**Problem details:**
Please give back the listing below word for word and drop any images.

------ Extracted records

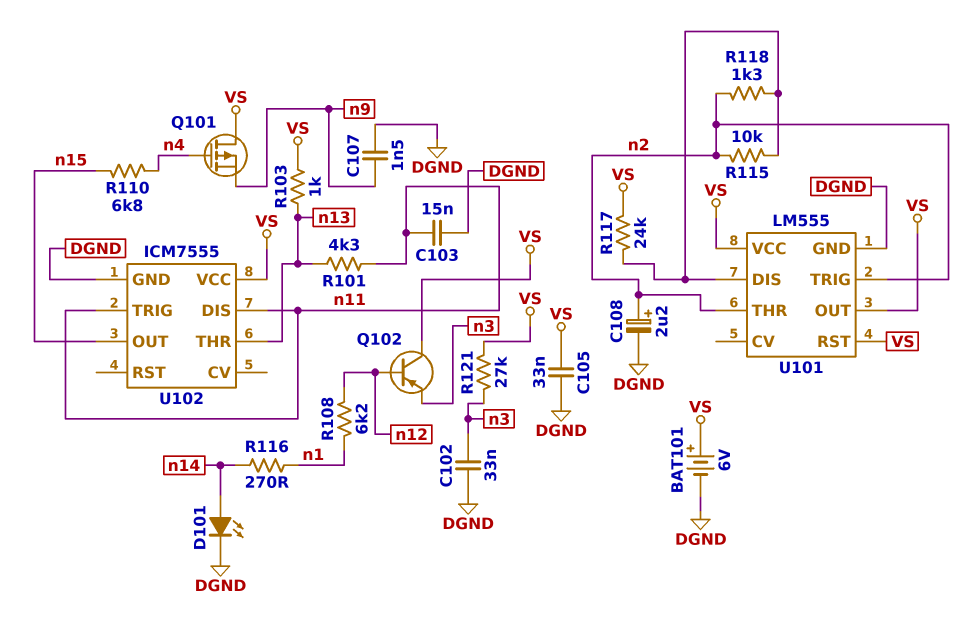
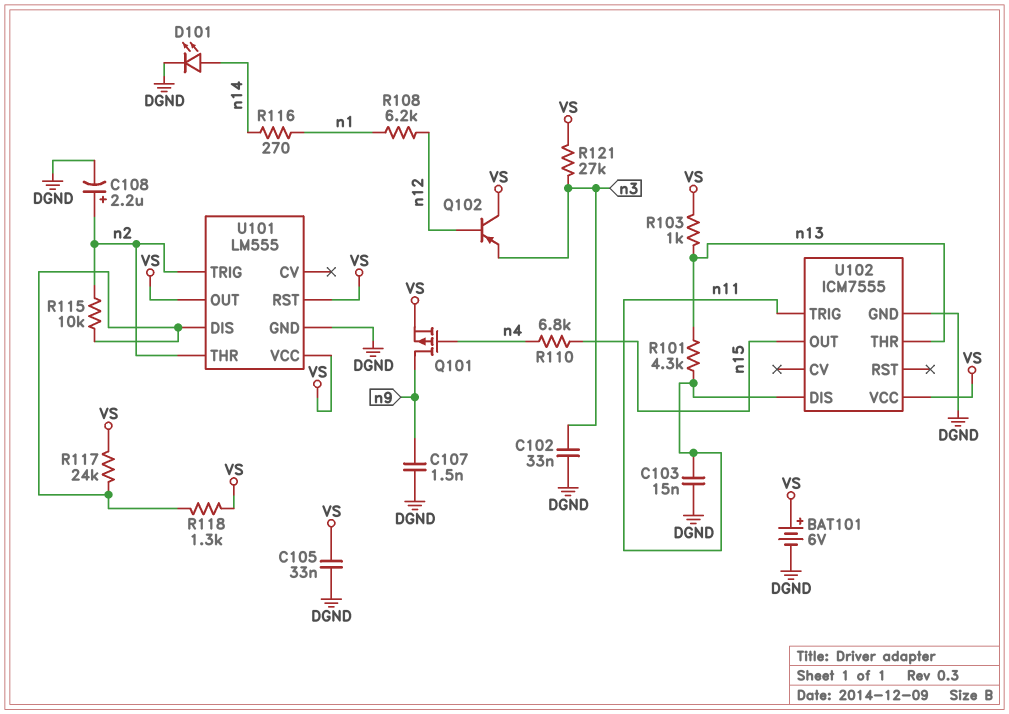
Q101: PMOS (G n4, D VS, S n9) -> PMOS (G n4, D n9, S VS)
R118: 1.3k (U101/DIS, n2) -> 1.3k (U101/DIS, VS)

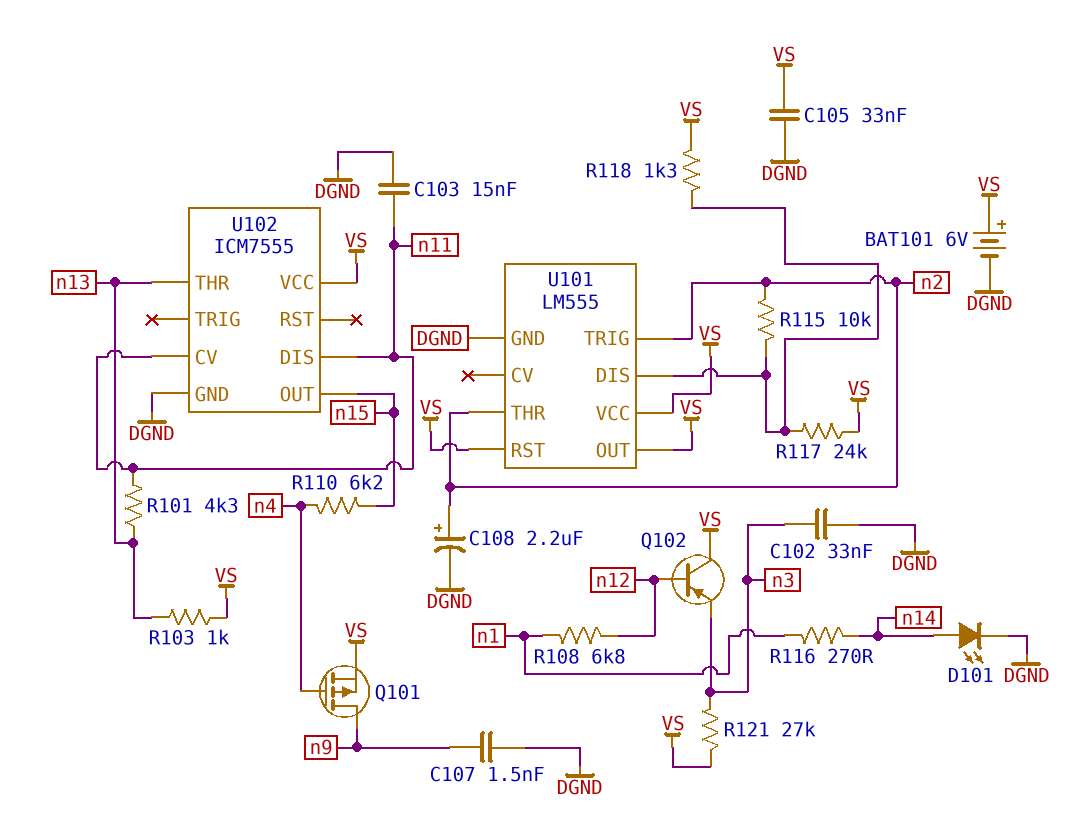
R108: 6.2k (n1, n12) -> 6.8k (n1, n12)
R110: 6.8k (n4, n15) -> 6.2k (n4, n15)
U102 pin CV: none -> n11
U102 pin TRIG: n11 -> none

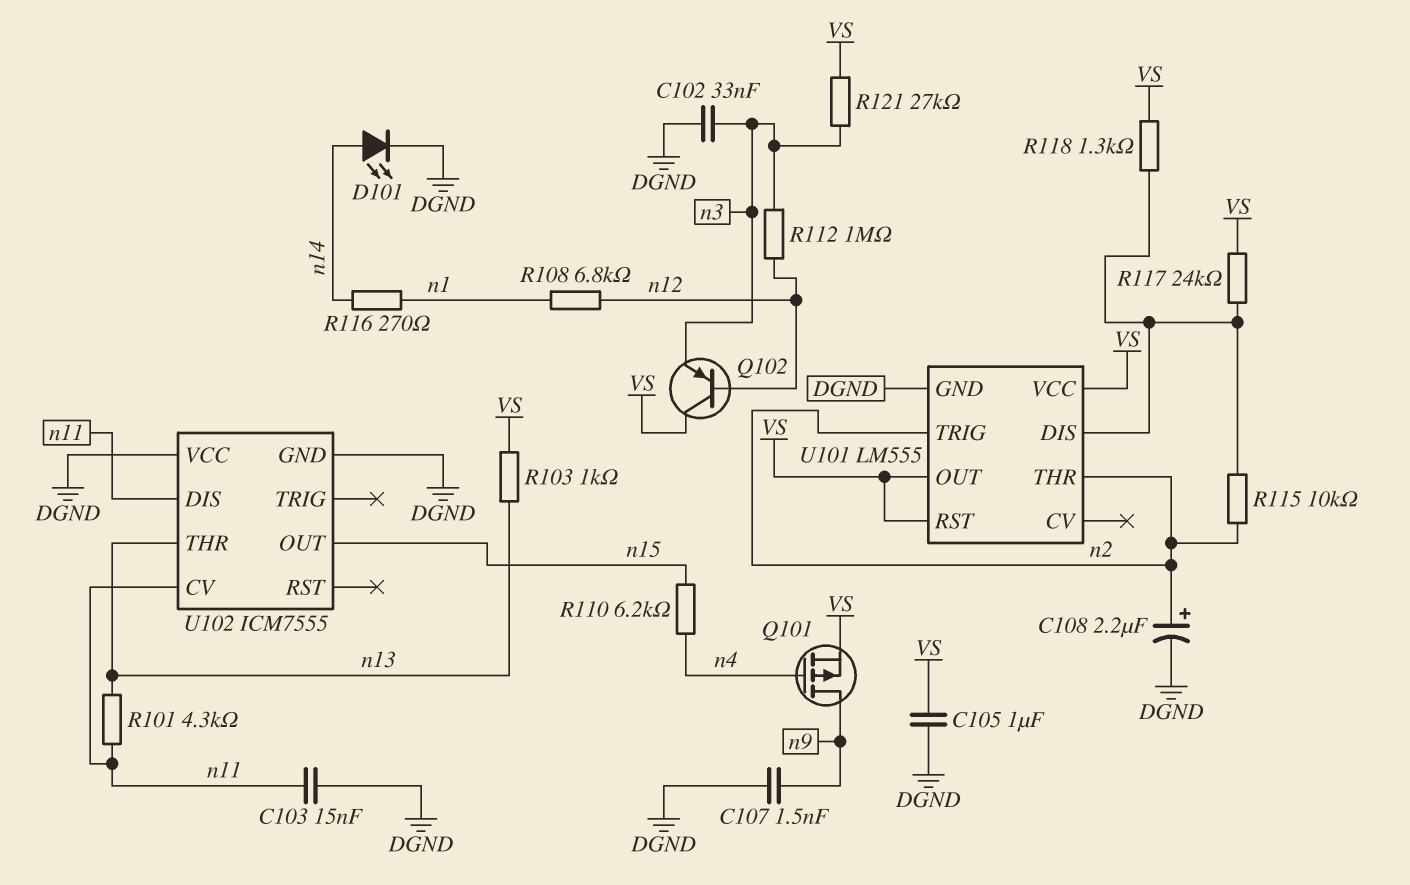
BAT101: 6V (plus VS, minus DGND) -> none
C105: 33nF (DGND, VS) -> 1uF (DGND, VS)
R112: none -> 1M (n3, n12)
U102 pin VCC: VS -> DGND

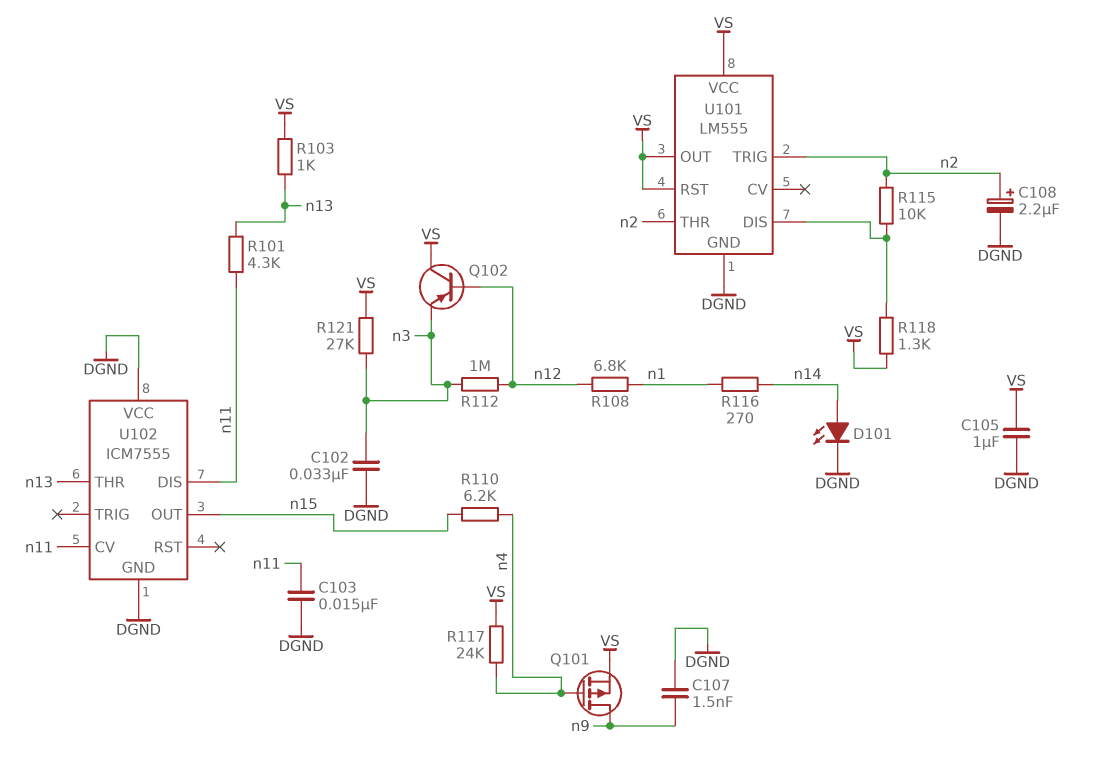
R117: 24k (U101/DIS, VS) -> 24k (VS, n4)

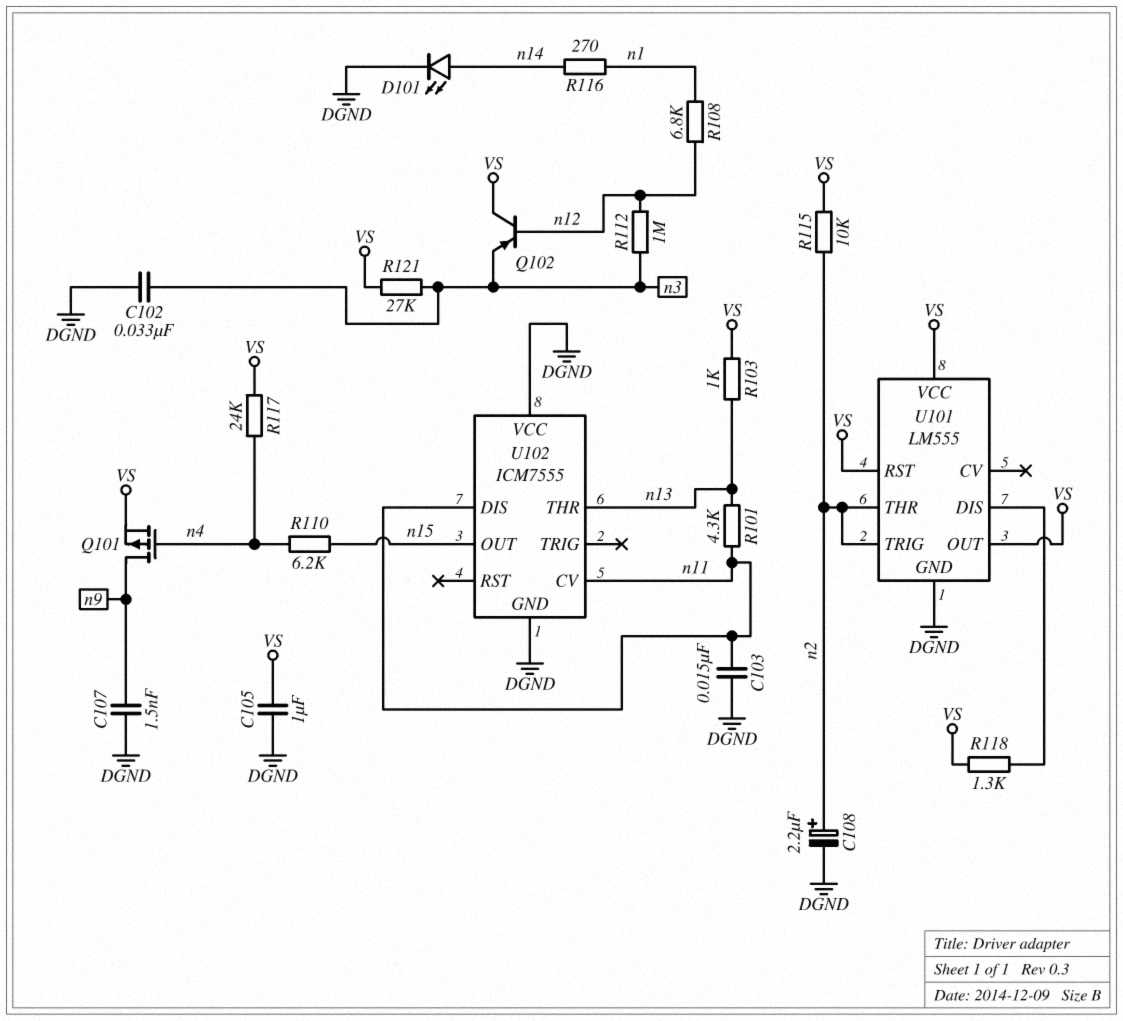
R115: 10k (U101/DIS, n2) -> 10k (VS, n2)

------------

**Answer section:**
Q101: PMOS (G n4, D VS, S n9) -> PMOS (G n4, D n9, S VS)
R118: 1.3k (U101/DIS, n2) -> 1.3k (U101/DIS, VS)

R108: 6.2k (n1, n12) -> 6.8k (n1, n12)
R110: 6.8k (n4, n15) -> 6.2k (n4, n15)
U102 pin CV: none -> n11
U102 pin TRIG: n11 -> none

BAT101: 6V (plus VS, minus DGND) -> none
C105: 33nF (DGND, VS) -> 1uF (DGND, VS)
R112: none -> 1M (n3, n12)
U102 pin VCC: VS -> DGND

R117: 24k (U101/DIS, VS) -> 24k (VS, n4)

R115: 10k (U101/DIS, n2) -> 10k (VS, n2)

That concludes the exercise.